- [ABOUT THIS EXERCISE]
Leave the images behind and copy every record exactly.

- [DATA IN THIS EXERCISE]
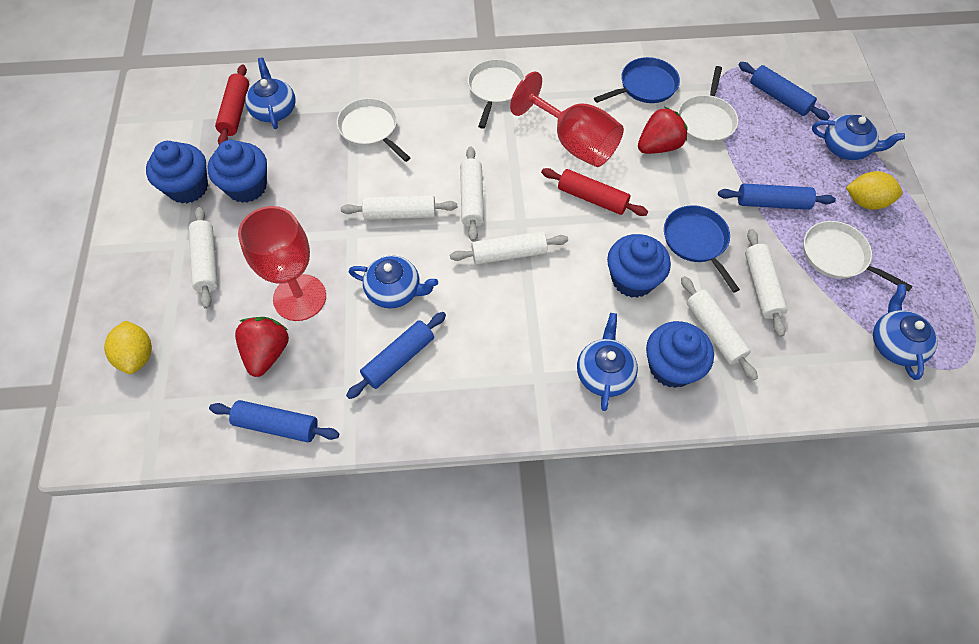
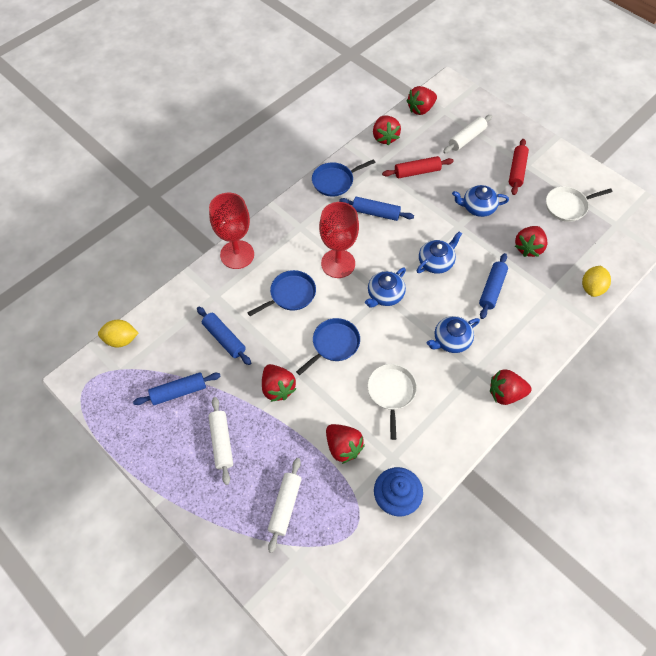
blue cupcake: [146,141,208,203] [207,140,267,203] [607,234,671,298] [646,321,714,388] = 4 -> [374,467,423,516] = 1
blue pan: [594,57,680,103] [664,205,740,293] = 2 -> [247,270,316,316] [296,318,360,375] [312,159,375,197] = 3
blue teapot: [245,57,296,129] [349,256,438,309] [577,313,638,411] [812,115,905,160] [873,284,938,380] = 5 -> [365,267,406,308] [416,231,462,274] [427,316,480,353] [452,185,509,217] = 4
red strawberry: [235,317,289,377] [638,107,688,154] = 2 -> [262,364,296,402] [326,424,365,464] [373,116,401,145] [406,86,437,115] [490,369,531,405] [515,226,547,257] = 6
white pan: [337,98,410,162] [468,59,525,129] [678,66,738,144] [803,221,913,292] = 4 -> [367,364,417,440] [546,186,613,222] = 2
white rolling pin: [189,207,218,309] [341,195,457,220] [450,231,568,264] [460,147,484,242] [681,276,758,381] [745,229,788,337] = 6 -> [208,397,233,485] [268,458,302,553] [443,115,492,154] = 3

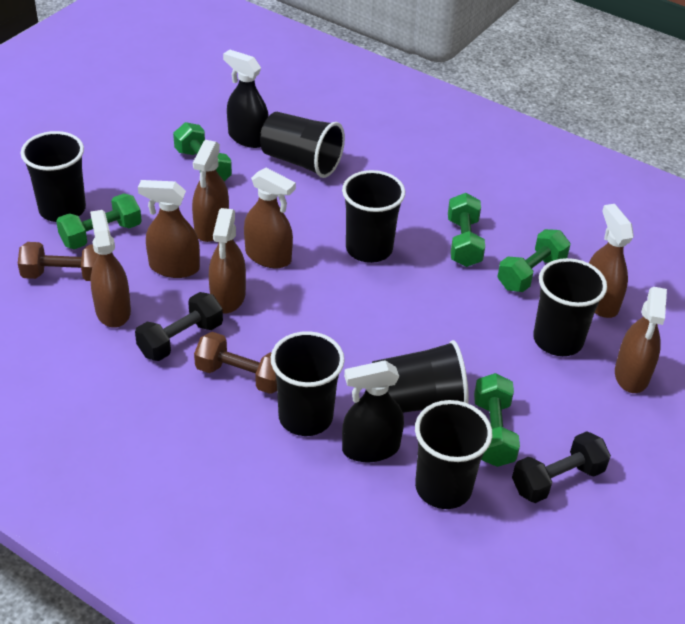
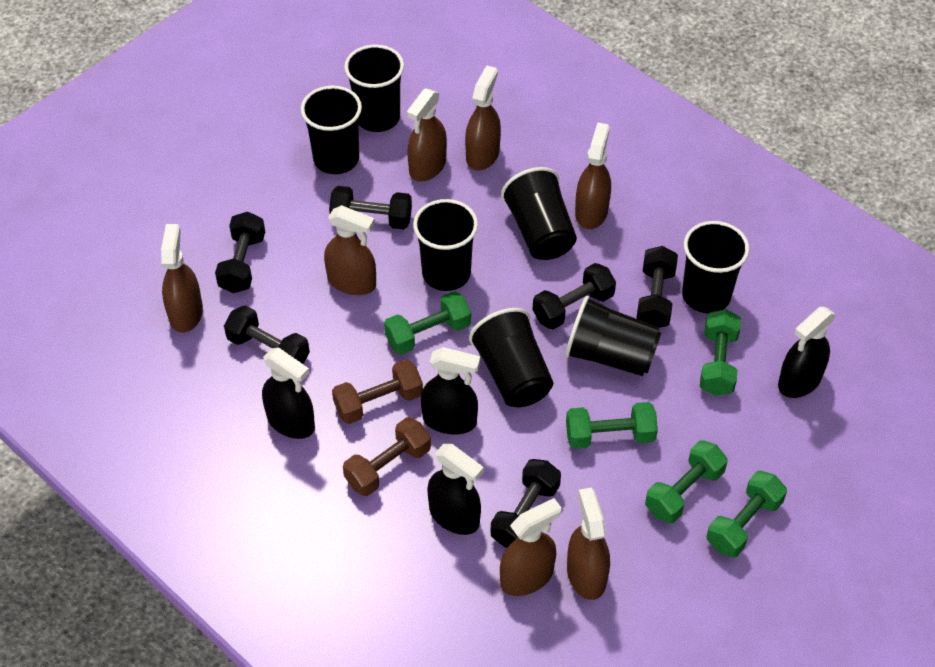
black dumbbell: [135,292,223,361] [512,431,611,503] = 2 -> [215,212,265,293] [224,305,310,364] [329,186,412,230] [491,459,561,548] [532,263,616,329] [636,246,678,328] = 6
black spray bottle: [223,49,269,148] [342,361,404,462] = 2 -> [262,347,315,439] [421,347,480,434] [427,444,484,535] [778,307,836,398] = 4

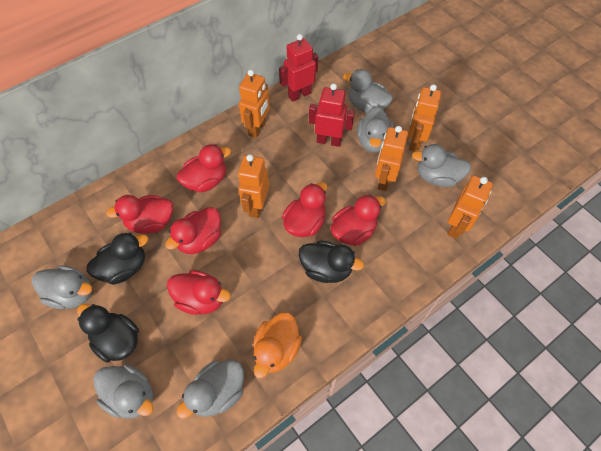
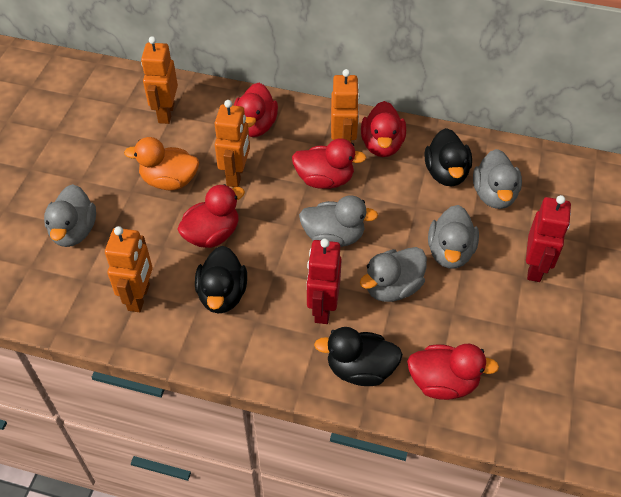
grey duck: [32,265,92,309] [93,364,154,419] [176,360,244,419] [343,69,393,113] [357,106,394,153] [412,144,471,187] = 6 -> [44,184,96,247] [299,195,378,247] [360,247,427,302] [428,205,479,269] [473,149,522,209] = 5
orange robot: [238,154,269,218] [239,70,270,138] [375,126,408,191] [408,84,441,152] [448,176,493,239] = 5 -> [105,226,153,312] [141,36,178,124] [215,100,250,187] [331,69,360,142] = 4
red duck: [106,195,173,234] [165,207,221,254] [167,270,231,315] [177,144,231,193] [282,182,327,237] [331,194,386,246] = 6 -> [177,184,245,248] [234,83,278,137] [292,139,366,189] [361,101,406,157] [407,344,499,400] = 5

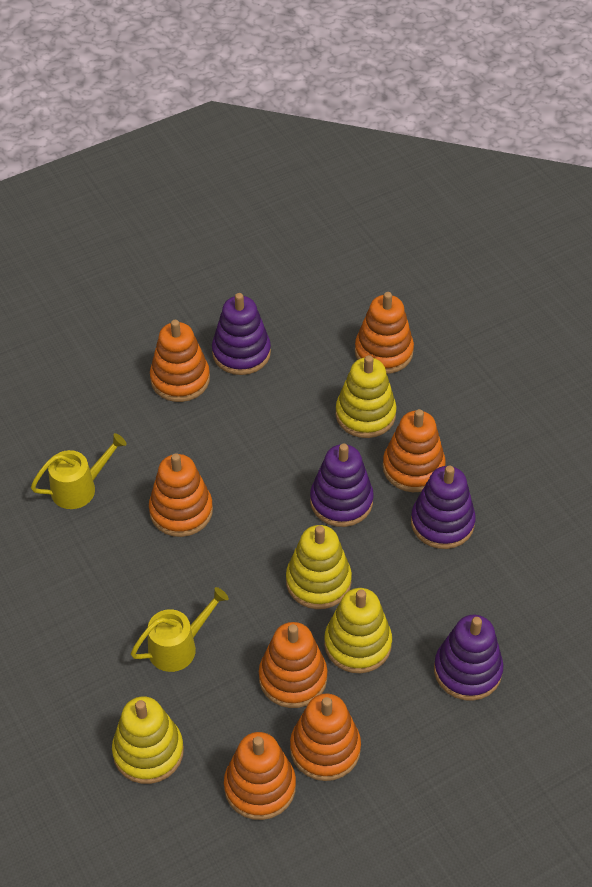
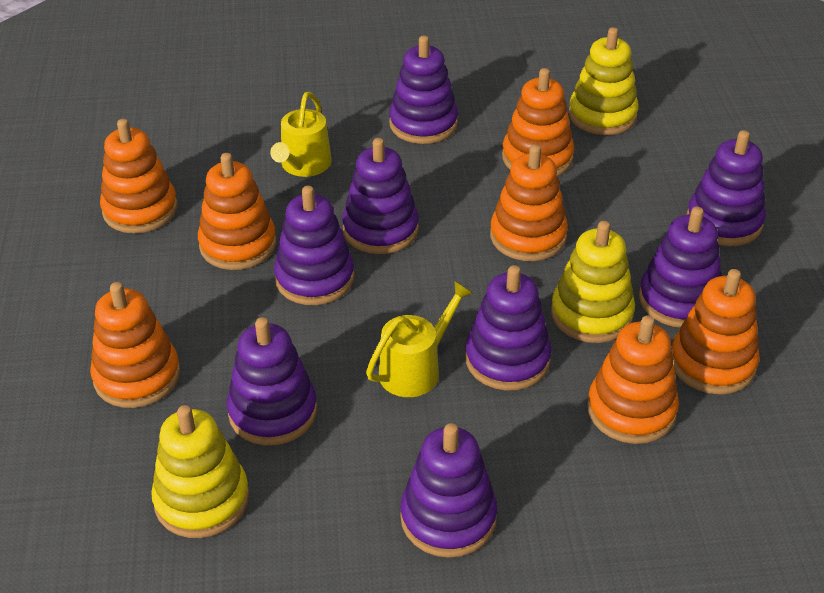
purple stacking toy: [212,293,271,375] [310,444,374,527] [411,465,476,549] [434,615,503,701] = 4 -> [227,317,317,446] [274,186,354,305] [342,138,419,254] [389,35,458,144] [400,423,497,558] [465,265,552,390] [639,207,722,328] [687,130,766,246] = 8
yellow stacking toy: [112,696,184,784] [286,525,352,609] [324,588,392,673] [336,355,397,438] = 4 -> [151,405,249,538] [551,221,635,343] [569,27,639,135] = 3

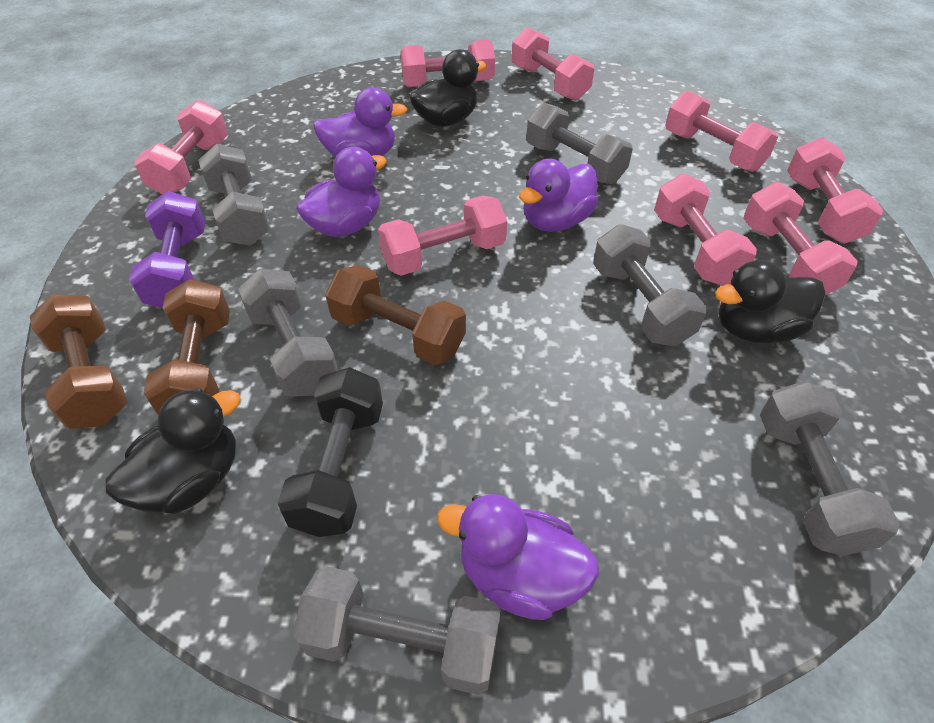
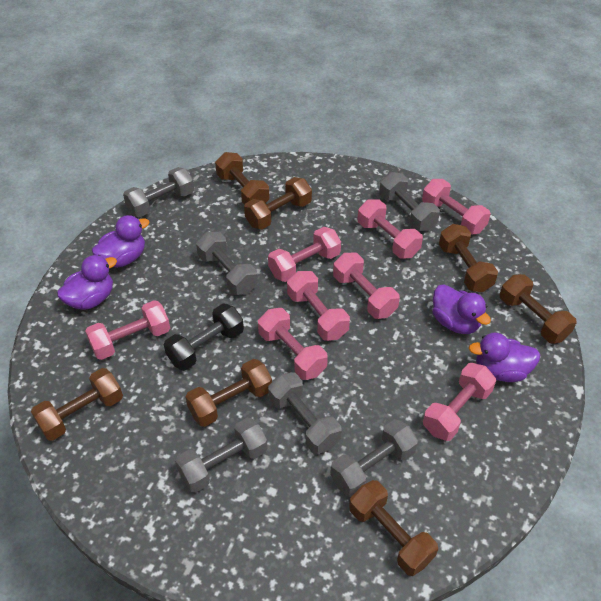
black duck: [105,388,241,514] [409,49,487,127] [715,260,825,344] = 3 -> none = 0
brown dumbbell: [30,294,127,429] [143,279,230,414] [325,265,466,365] = 3 -> [31,368,123,441] [185,359,272,427] [215,152,269,205] [244,177,312,229] [349,480,438,576] [439,224,498,292] [499,274,577,344] = 7
purple dumbbell: [129,191,205,308] = 1 -> none = 0

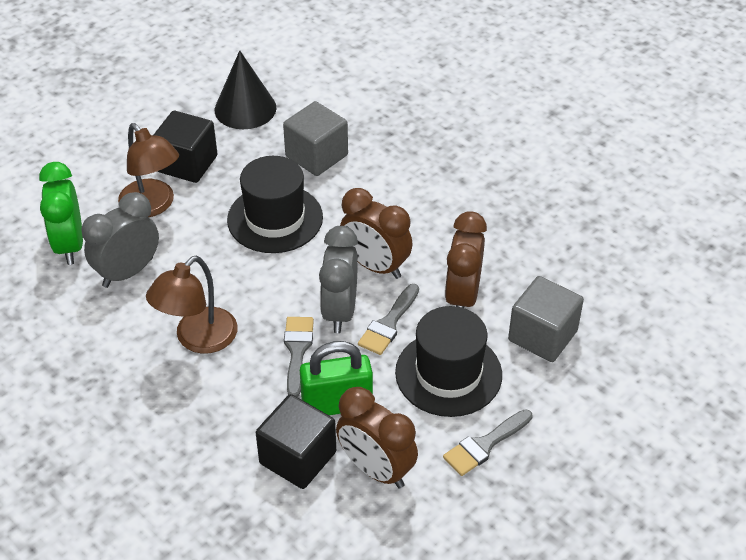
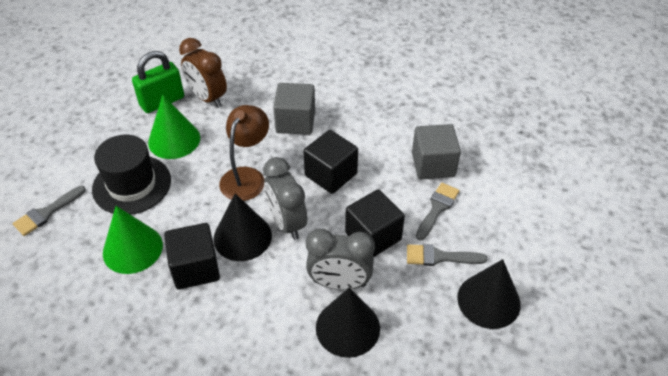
black cone: [215,50,276,129] = 1 -> [213,193,272,261] [316,287,380,358] [457,259,521,329] = 3
black cube: [154,111,218,183] [256,394,336,489] = 2 -> [164,223,220,289] [303,130,358,194] [345,189,405,257] = 3
black hat: [227,156,323,253] [395,306,502,417] = 2 -> [92,135,171,215] = 1
brown clock: [336,387,418,488] [340,188,413,279] [444,211,487,308] = 3 -> [179,38,227,108] = 1
brown lamp: [118,123,179,217] [146,256,238,354] = 2 -> [219,105,269,201] = 1
green clock: [39,162,83,265] = 1 -> none = 0
green cone: none = 0 -> [103,206,163,274] [148,95,200,159] = 2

- [SOLUTION TO THIS PROBLEM]
blue cupcake: [146,141,208,203] [207,140,267,203] [607,234,671,298] [646,321,714,388] = 4 -> [374,467,423,516] = 1
blue pan: [594,57,680,103] [664,205,740,293] = 2 -> [247,270,316,316] [296,318,360,375] [312,159,375,197] = 3
blue teapot: [245,57,296,129] [349,256,438,309] [577,313,638,411] [812,115,905,160] [873,284,938,380] = 5 -> [365,267,406,308] [416,231,462,274] [427,316,480,353] [452,185,509,217] = 4
red strawberry: [235,317,289,377] [638,107,688,154] = 2 -> [262,364,296,402] [326,424,365,464] [373,116,401,145] [406,86,437,115] [490,369,531,405] [515,226,547,257] = 6
white pan: [337,98,410,162] [468,59,525,129] [678,66,738,144] [803,221,913,292] = 4 -> [367,364,417,440] [546,186,613,222] = 2
white rolling pin: [189,207,218,309] [341,195,457,220] [450,231,568,264] [460,147,484,242] [681,276,758,381] [745,229,788,337] = 6 -> [208,397,233,485] [268,458,302,553] [443,115,492,154] = 3

black dumbbell: [135,292,223,361] [512,431,611,503] = 2 -> [215,212,265,293] [224,305,310,364] [329,186,412,230] [491,459,561,548] [532,263,616,329] [636,246,678,328] = 6
black spray bottle: [223,49,269,148] [342,361,404,462] = 2 -> [262,347,315,439] [421,347,480,434] [427,444,484,535] [778,307,836,398] = 4

grey duck: [32,265,92,309] [93,364,154,419] [176,360,244,419] [343,69,393,113] [357,106,394,153] [412,144,471,187] = 6 -> [44,184,96,247] [299,195,378,247] [360,247,427,302] [428,205,479,269] [473,149,522,209] = 5
orange robot: [238,154,269,218] [239,70,270,138] [375,126,408,191] [408,84,441,152] [448,176,493,239] = 5 -> [105,226,153,312] [141,36,178,124] [215,100,250,187] [331,69,360,142] = 4
red duck: [106,195,173,234] [165,207,221,254] [167,270,231,315] [177,144,231,193] [282,182,327,237] [331,194,386,246] = 6 -> [177,184,245,248] [234,83,278,137] [292,139,366,189] [361,101,406,157] [407,344,499,400] = 5

purple stacking toy: [212,293,271,375] [310,444,374,527] [411,465,476,549] [434,615,503,701] = 4 -> [227,317,317,446] [274,186,354,305] [342,138,419,254] [389,35,458,144] [400,423,497,558] [465,265,552,390] [639,207,722,328] [687,130,766,246] = 8
yellow stacking toy: [112,696,184,784] [286,525,352,609] [324,588,392,673] [336,355,397,438] = 4 -> [151,405,249,538] [551,221,635,343] [569,27,639,135] = 3

black duck: [105,388,241,514] [409,49,487,127] [715,260,825,344] = 3 -> none = 0
brown dumbbell: [30,294,127,429] [143,279,230,414] [325,265,466,365] = 3 -> [31,368,123,441] [185,359,272,427] [215,152,269,205] [244,177,312,229] [349,480,438,576] [439,224,498,292] [499,274,577,344] = 7
purple dumbbell: [129,191,205,308] = 1 -> none = 0

black cone: [215,50,276,129] = 1 -> [213,193,272,261] [316,287,380,358] [457,259,521,329] = 3
black cube: [154,111,218,183] [256,394,336,489] = 2 -> [164,223,220,289] [303,130,358,194] [345,189,405,257] = 3
black hat: [227,156,323,253] [395,306,502,417] = 2 -> [92,135,171,215] = 1
brown clock: [336,387,418,488] [340,188,413,279] [444,211,487,308] = 3 -> [179,38,227,108] = 1
brown lamp: [118,123,179,217] [146,256,238,354] = 2 -> [219,105,269,201] = 1
green clock: [39,162,83,265] = 1 -> none = 0
green cone: none = 0 -> [103,206,163,274] [148,95,200,159] = 2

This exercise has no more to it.